§ Work request:
From the entries below, return only the lines starting at the one that contains "white cross at (290, 1750): moved 17 px right" and ending at the one that contains "gray ellipse at", exactly as they stand.

§ Records to use:
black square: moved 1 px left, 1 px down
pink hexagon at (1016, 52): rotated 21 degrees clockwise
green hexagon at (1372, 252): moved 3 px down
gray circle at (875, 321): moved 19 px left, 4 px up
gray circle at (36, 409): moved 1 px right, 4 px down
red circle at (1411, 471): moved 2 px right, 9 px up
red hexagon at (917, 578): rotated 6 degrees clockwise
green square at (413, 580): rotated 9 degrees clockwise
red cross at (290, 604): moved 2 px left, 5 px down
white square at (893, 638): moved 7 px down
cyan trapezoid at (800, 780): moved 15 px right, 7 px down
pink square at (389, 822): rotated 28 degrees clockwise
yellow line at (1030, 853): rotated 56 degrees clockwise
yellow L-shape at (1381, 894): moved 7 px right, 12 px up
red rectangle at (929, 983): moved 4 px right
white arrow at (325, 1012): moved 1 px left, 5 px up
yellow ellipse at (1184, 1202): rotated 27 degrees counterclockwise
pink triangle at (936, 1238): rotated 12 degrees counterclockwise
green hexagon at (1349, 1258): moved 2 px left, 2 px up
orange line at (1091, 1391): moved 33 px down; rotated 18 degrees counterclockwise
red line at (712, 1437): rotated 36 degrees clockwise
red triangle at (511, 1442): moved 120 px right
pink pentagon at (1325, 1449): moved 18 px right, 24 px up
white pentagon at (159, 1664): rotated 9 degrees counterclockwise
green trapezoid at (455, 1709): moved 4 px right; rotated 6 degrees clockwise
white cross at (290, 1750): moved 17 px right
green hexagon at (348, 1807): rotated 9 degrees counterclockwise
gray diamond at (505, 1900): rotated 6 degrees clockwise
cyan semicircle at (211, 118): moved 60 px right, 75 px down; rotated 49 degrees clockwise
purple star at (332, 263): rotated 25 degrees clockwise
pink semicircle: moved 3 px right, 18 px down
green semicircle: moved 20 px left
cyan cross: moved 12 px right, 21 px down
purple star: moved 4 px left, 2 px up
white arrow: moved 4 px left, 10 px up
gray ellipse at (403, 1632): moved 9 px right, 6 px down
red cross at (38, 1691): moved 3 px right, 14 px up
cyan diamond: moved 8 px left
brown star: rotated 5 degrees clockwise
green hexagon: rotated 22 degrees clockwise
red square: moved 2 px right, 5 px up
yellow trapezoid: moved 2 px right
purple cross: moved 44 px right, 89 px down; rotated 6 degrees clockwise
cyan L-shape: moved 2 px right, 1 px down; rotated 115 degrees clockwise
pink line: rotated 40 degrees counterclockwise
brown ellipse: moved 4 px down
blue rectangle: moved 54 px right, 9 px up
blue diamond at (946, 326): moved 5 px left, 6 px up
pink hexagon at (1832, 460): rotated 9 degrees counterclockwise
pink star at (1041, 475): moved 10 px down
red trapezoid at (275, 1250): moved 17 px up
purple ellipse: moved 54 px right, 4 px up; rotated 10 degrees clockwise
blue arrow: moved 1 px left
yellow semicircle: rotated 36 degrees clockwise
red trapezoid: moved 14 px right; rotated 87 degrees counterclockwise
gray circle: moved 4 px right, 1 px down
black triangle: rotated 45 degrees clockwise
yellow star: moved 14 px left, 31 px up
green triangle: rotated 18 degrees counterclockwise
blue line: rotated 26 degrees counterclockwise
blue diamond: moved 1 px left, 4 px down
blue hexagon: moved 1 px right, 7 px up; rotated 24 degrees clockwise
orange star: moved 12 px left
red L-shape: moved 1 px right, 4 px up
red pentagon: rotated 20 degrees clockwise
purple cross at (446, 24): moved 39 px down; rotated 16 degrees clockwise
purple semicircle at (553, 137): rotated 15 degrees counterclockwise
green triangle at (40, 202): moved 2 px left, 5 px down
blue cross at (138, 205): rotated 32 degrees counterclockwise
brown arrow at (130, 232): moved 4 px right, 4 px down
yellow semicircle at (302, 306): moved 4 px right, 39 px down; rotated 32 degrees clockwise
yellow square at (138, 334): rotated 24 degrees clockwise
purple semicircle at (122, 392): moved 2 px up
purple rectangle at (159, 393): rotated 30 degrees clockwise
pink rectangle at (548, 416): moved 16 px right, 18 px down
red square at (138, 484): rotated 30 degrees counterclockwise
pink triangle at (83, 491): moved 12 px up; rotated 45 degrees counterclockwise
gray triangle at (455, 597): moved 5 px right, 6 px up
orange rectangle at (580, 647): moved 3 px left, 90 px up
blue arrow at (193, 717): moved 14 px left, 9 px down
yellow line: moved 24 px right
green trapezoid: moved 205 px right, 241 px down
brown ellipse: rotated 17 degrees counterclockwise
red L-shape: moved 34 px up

§ Answer box:
white cross at (290, 1750): moved 17 px right
green hexagon at (348, 1807): rotated 9 degrees counterclockwise
gray diamond at (505, 1900): rotated 6 degrees clockwise
cyan semicircle at (211, 118): moved 60 px right, 75 px down; rotated 49 degrees clockwise
purple star at (332, 263): rotated 25 degrees clockwise
pink semicircle: moved 3 px right, 18 px down
green semicircle: moved 20 px left
cyan cross: moved 12 px right, 21 px down
purple star: moved 4 px left, 2 px up
white arrow: moved 4 px left, 10 px up
gray ellipse at (403, 1632): moved 9 px right, 6 px down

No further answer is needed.